Show each line in the listing below that contains the word "moved".

== Data provided ==
● ● ● ●

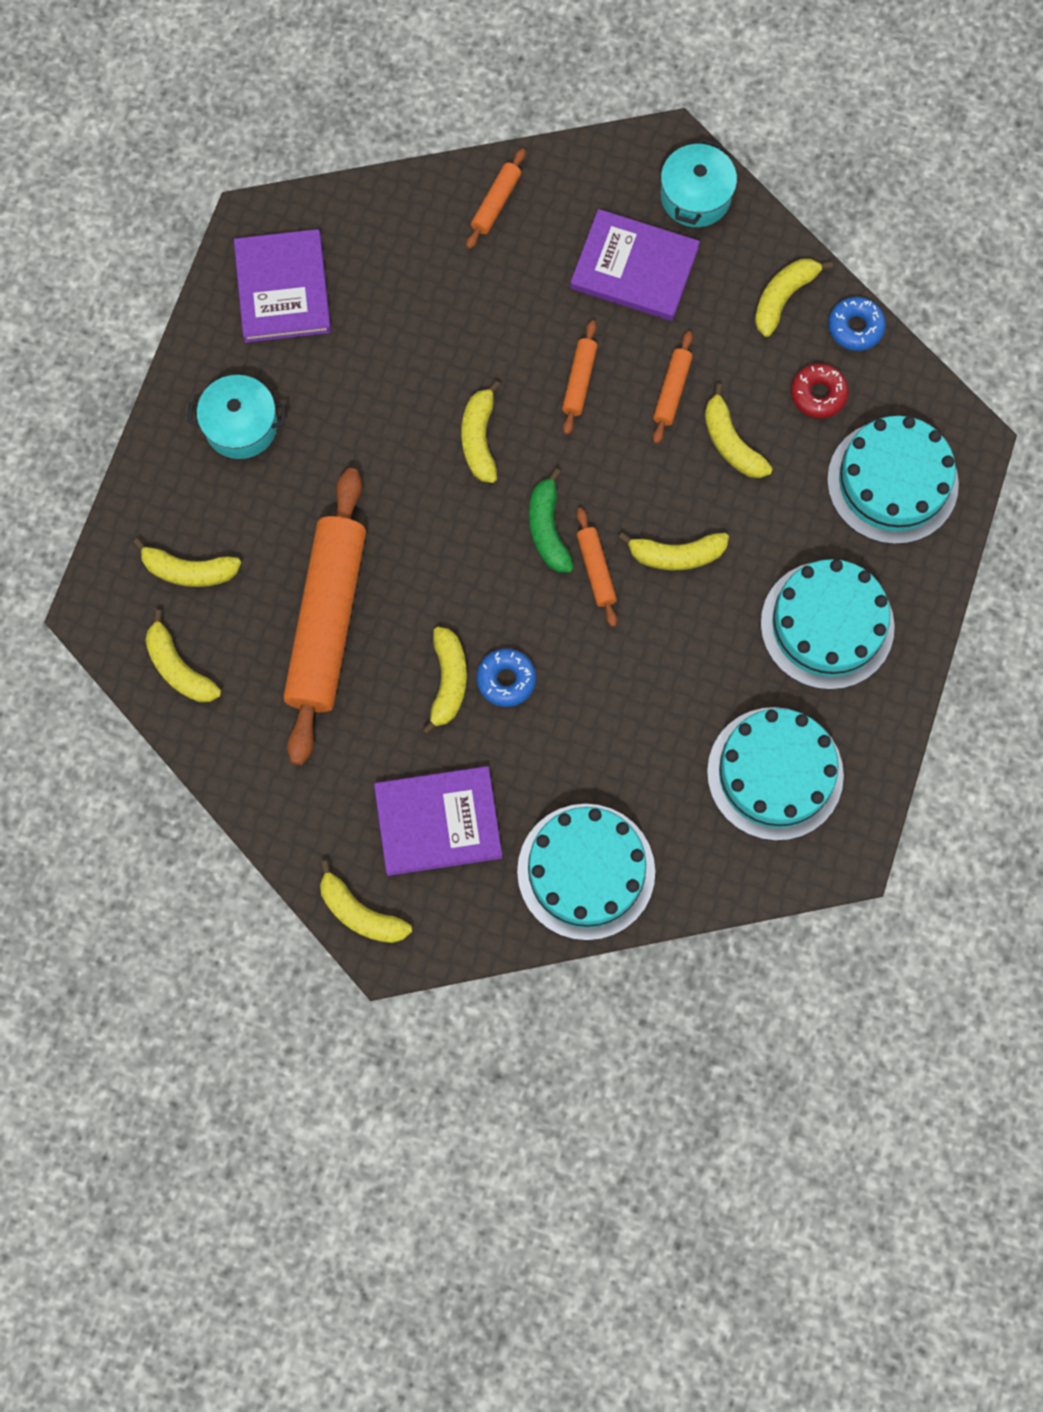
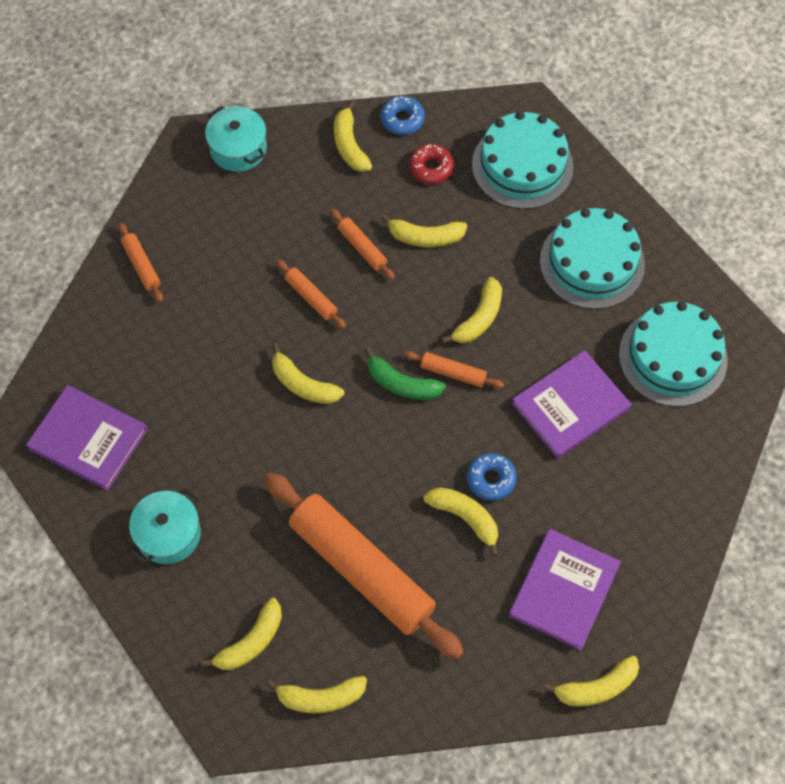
camera: 55 degrees left, 10 degrees down
turquoise cake [517,804,655,940] -> none
purple book [570,209,700,321] -> purple book moved to [512,350,631,459]

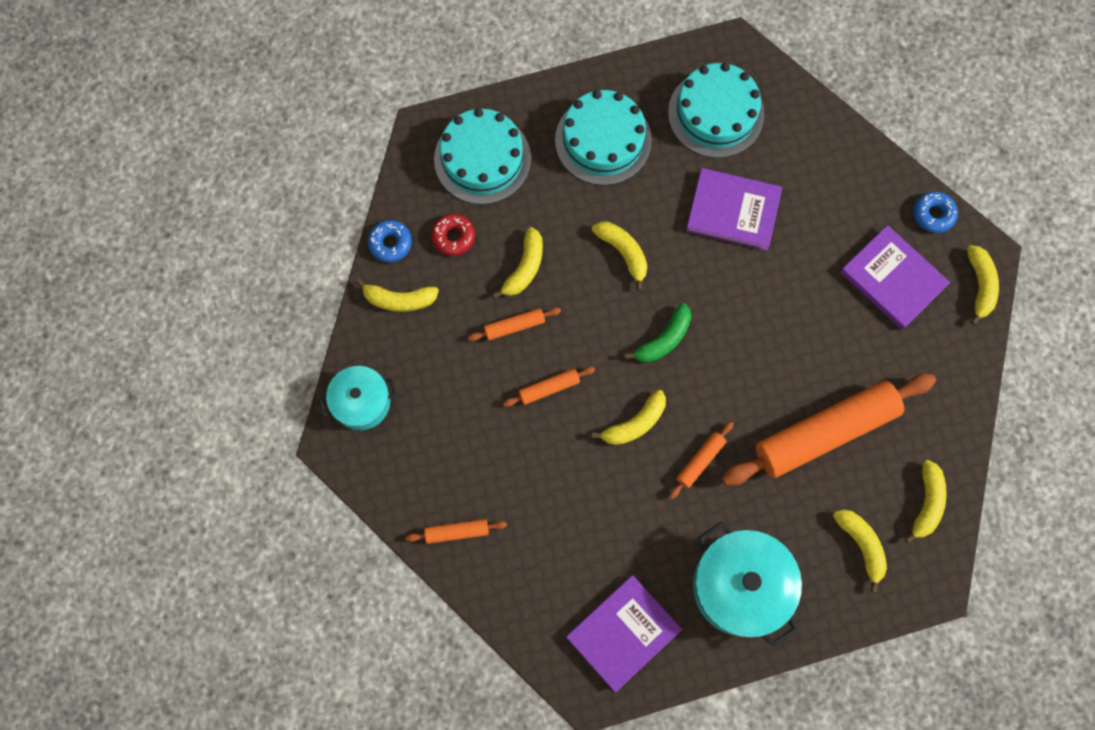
camera: 70 degrees left, 10 degrees up
turquoise pot [129,488,201,564] -> turquoise pot [693,522,802,648], size x1.62
orange rolling pin [404,351,504,388] -> orange rolling pin moved to [669,421,734,499]
yellow banana [423,487,499,557] -> none
blue donut [467,453,517,501] -> blue donut moved to [913,191,958,233]
purple book [512,350,631,459] -> purple book turned 60 degrees counterclockwise [686,168,782,251]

● ● ● ●

== Answer to this problem ==
purple book [570,209,700,321] -> purple book moved to [512,350,631,459]
orange rolling pin [404,351,504,388] -> orange rolling pin moved to [669,421,734,499]
blue donut [467,453,517,501] -> blue donut moved to [913,191,958,233]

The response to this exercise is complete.